▼▼▼
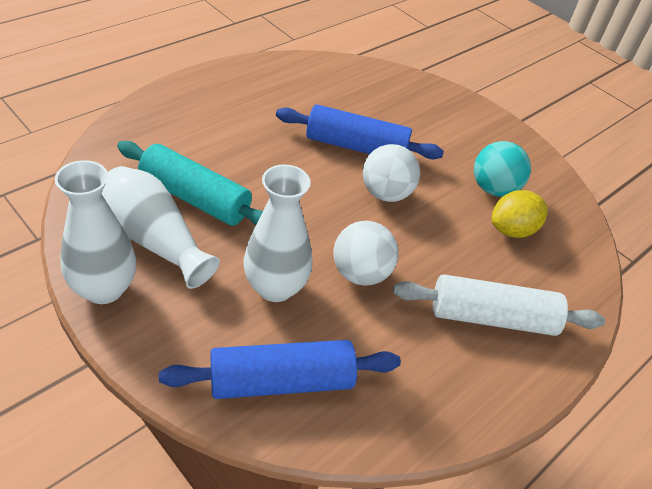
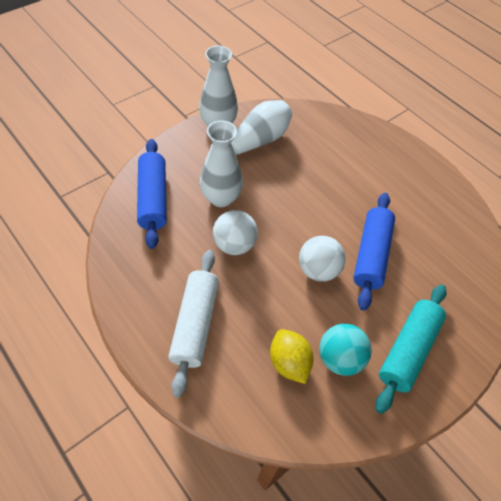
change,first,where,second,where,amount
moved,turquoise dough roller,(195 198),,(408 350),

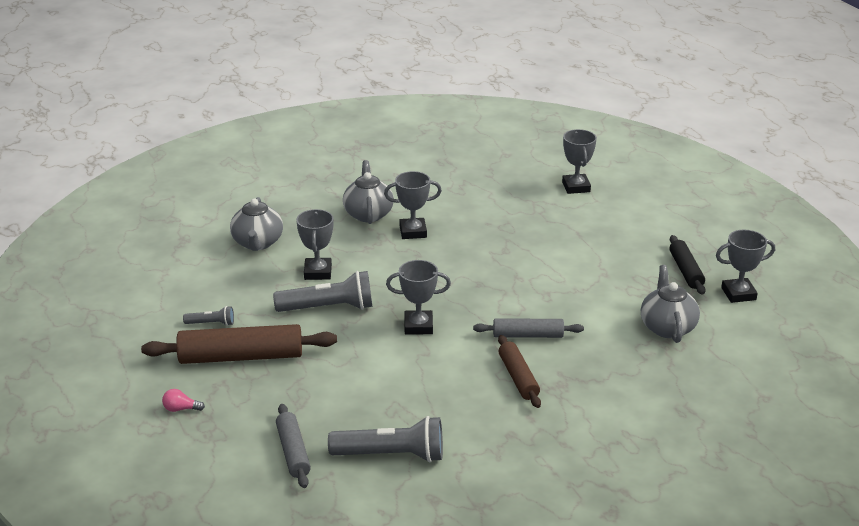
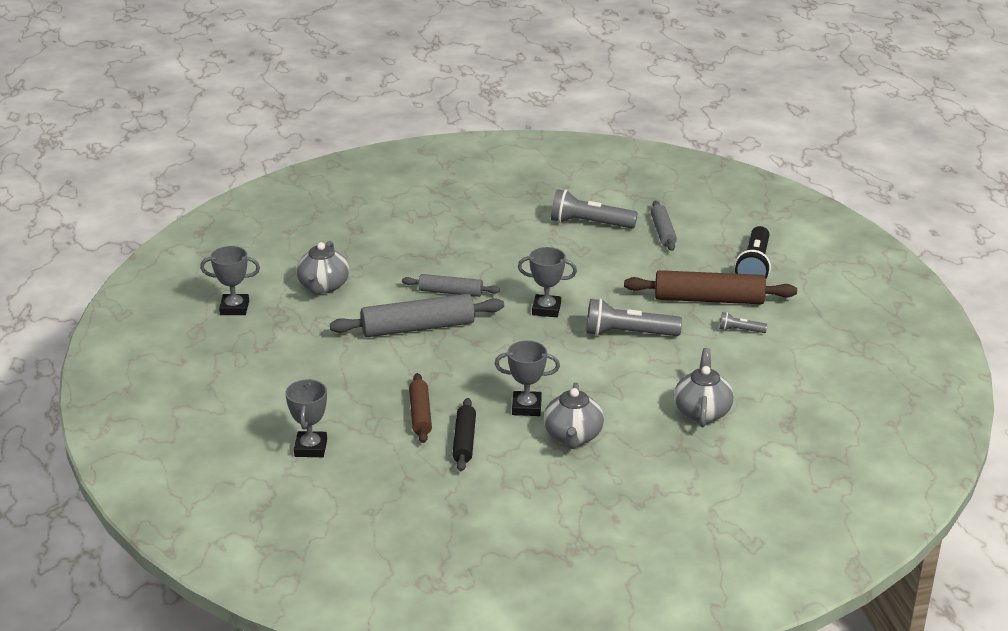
change,first,where,second,where,amount
replaced,pink light bulb,(181 409),black flashlight,(754 266),
removed,ash-grey prize cup,(318 272),,,
moved,russet dough roller,(518 377),,(420 414),
moved,black dough roller,(685 271),,(464 441),
added,,,ash-grey dough roller,(418 327),

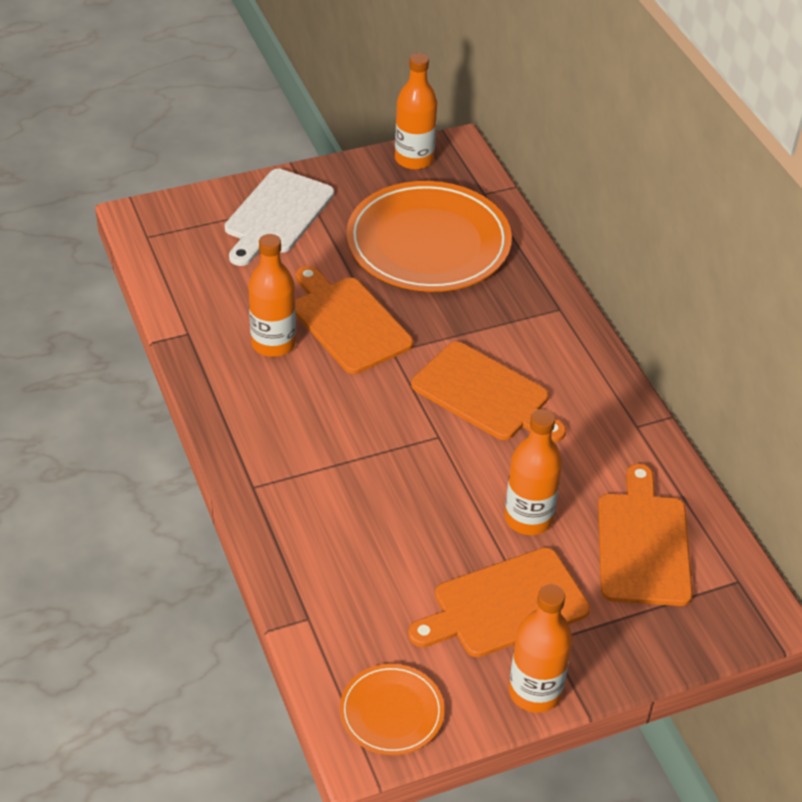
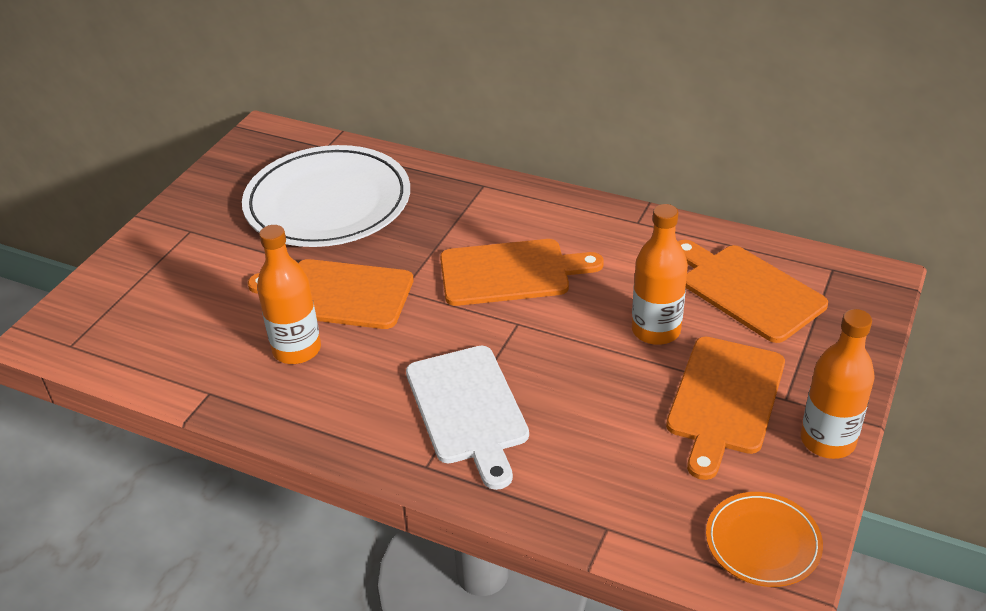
change,first,where,second,where,amount
moved,pure white bread board,(277 215),,(468 409),
recoloured,orange flat dish,(428 243),pure white flat dish,(328 203),
removed,orange bottle,(414 159),,,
▲▲▲
▶ BRIEF:
Restate the records word for word, omitting images.

▶ RESULT BELOW:
change,first,where,second,where,amount
moved,turquoise dough roller,(195 198),,(408 350),

change,first,where,second,where,amount
replaced,pink light bulb,(181 409),black flashlight,(754 266),
removed,ash-grey prize cup,(318 272),,,
moved,russet dough roller,(518 377),,(420 414),
moved,black dough roller,(685 271),,(464 441),
added,,,ash-grey dough roller,(418 327),

change,first,where,second,where,amount
moved,pure white bread board,(277 215),,(468 409),
recoloured,orange flat dish,(428 243),pure white flat dish,(328 203),
removed,orange bottle,(414 159),,,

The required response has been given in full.